— Input —
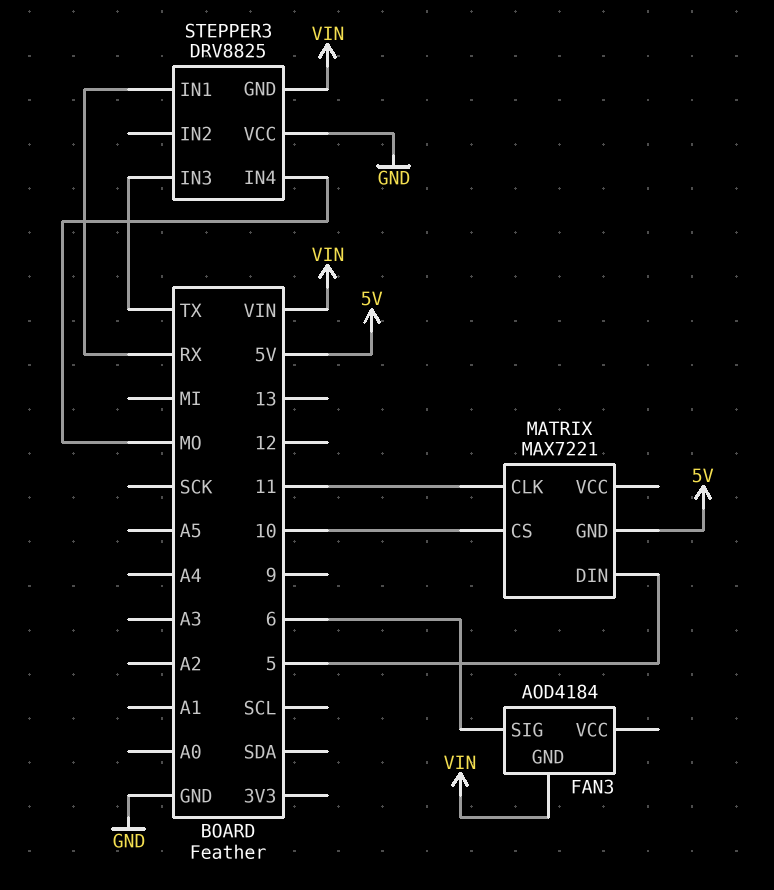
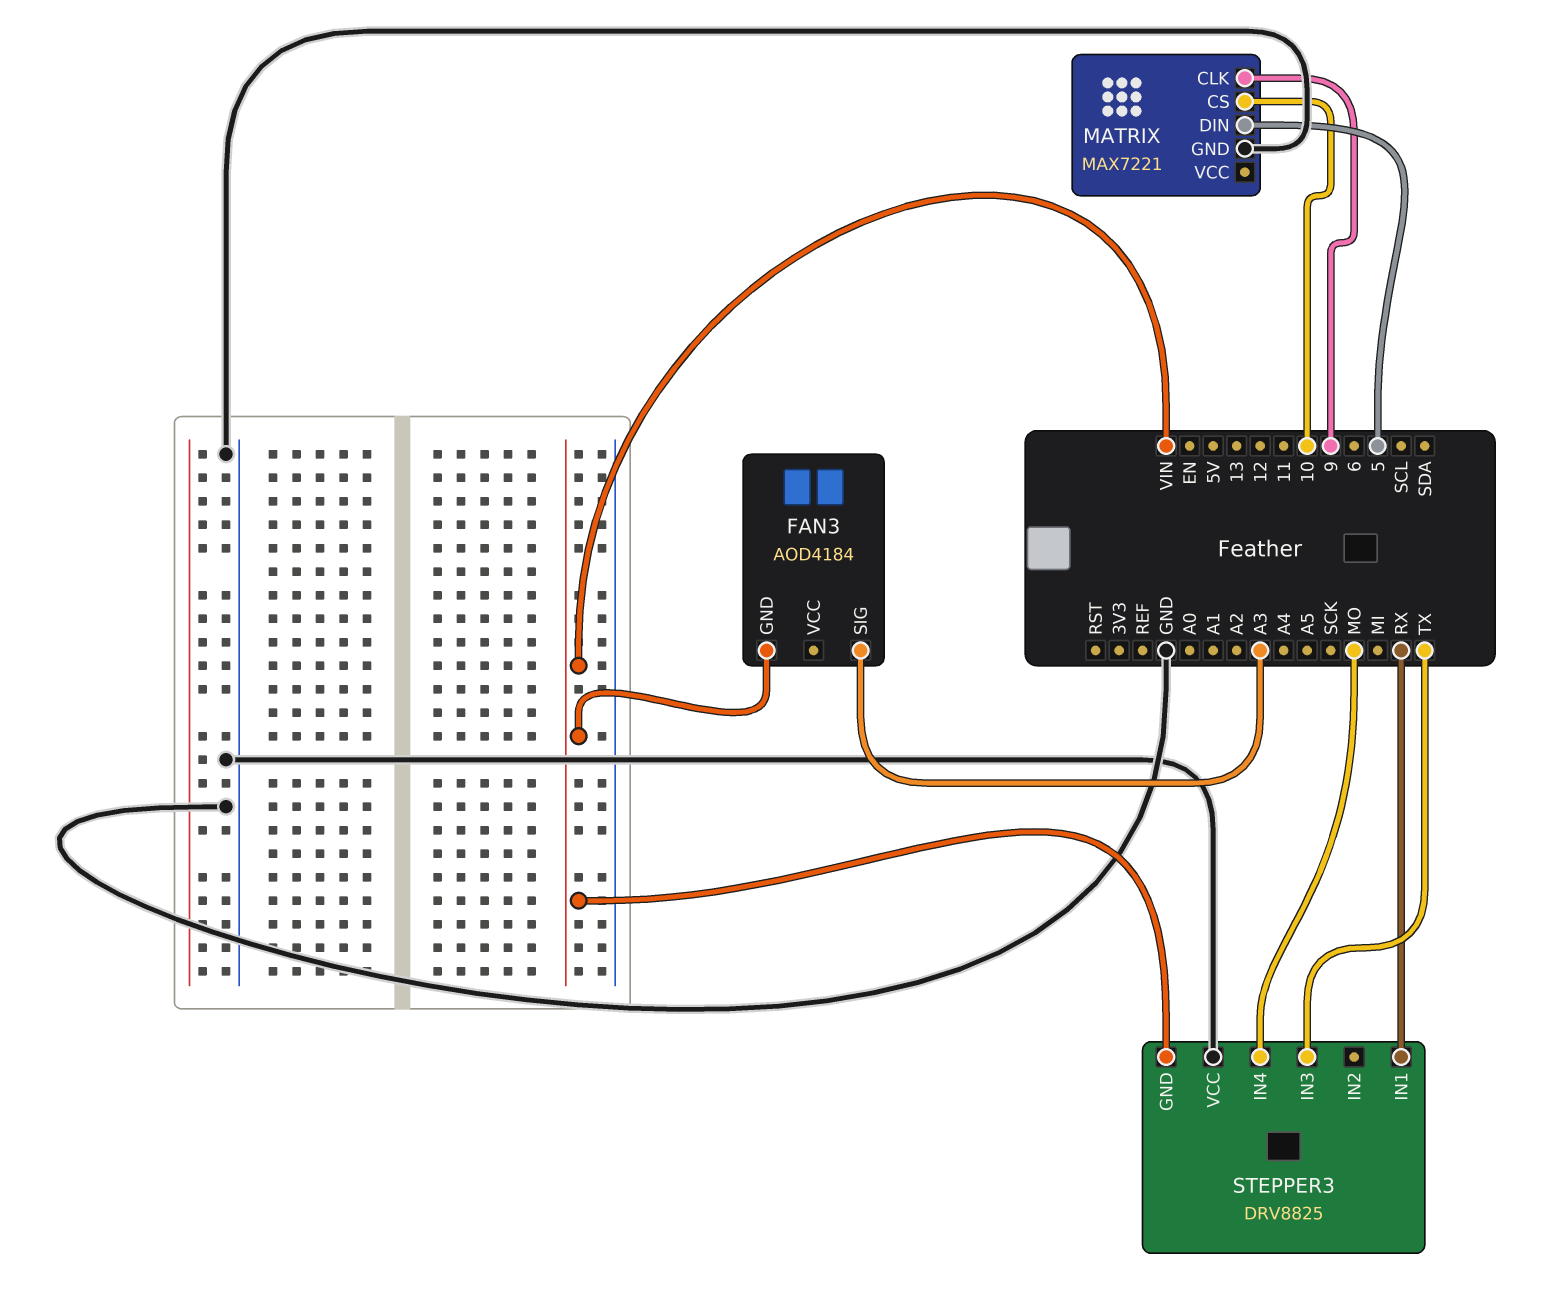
FAN3 pin SIG: 6 -> A3
MATRIX pin CLK: 11 -> 9
MATRIX pin GND: 5V -> GND

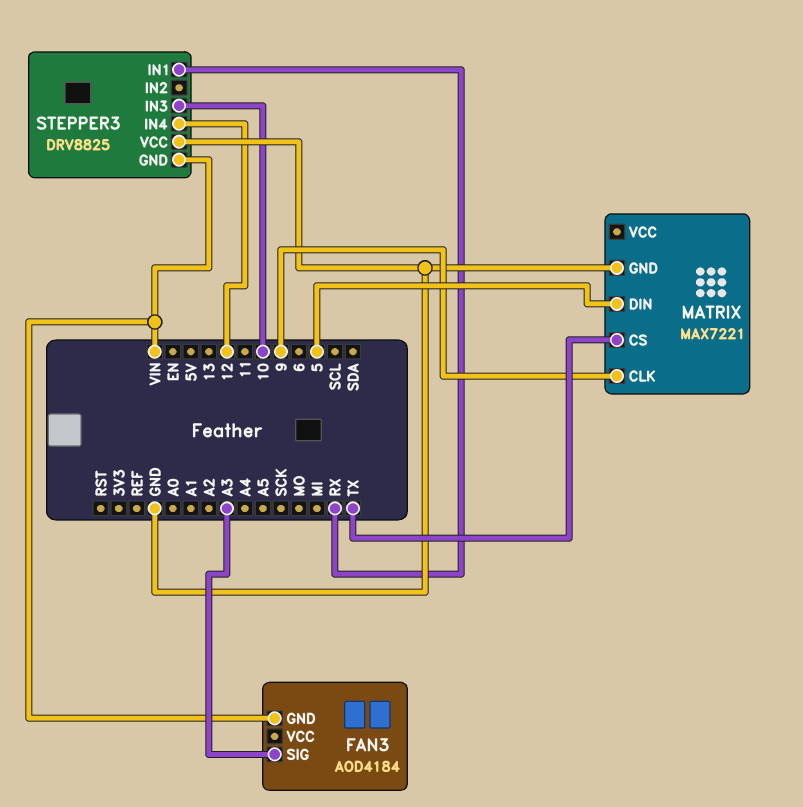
MATRIX pin CS: 10 -> TX
STEPPER3 pin IN3: TX -> 10
STEPPER3 pin IN4: MO -> 12

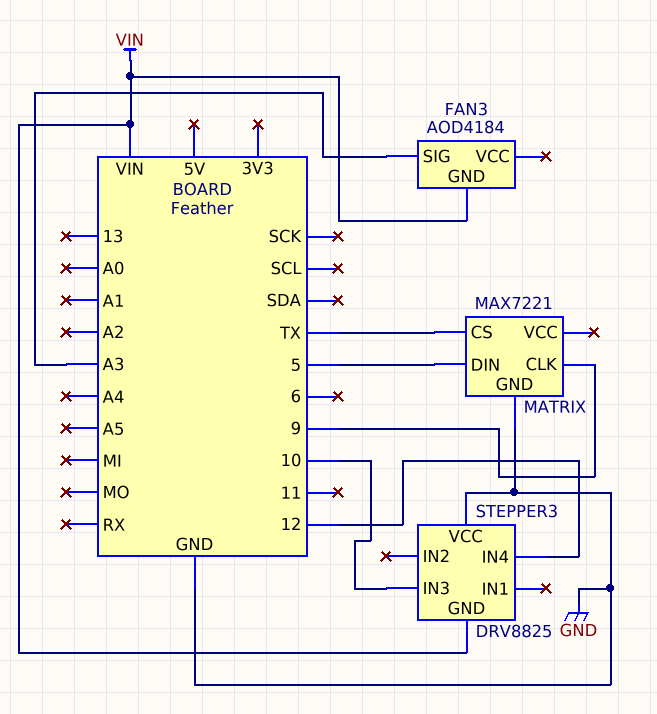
STEPPER3 pin IN1: RX -> none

— Try it —
Drop the pictures and copy the data exactly.

— Your response —
FAN3 pin SIG: 6 -> A3
MATRIX pin CLK: 11 -> 9
MATRIX pin GND: 5V -> GND

MATRIX pin CS: 10 -> TX
STEPPER3 pin IN3: TX -> 10
STEPPER3 pin IN4: MO -> 12

STEPPER3 pin IN1: RX -> none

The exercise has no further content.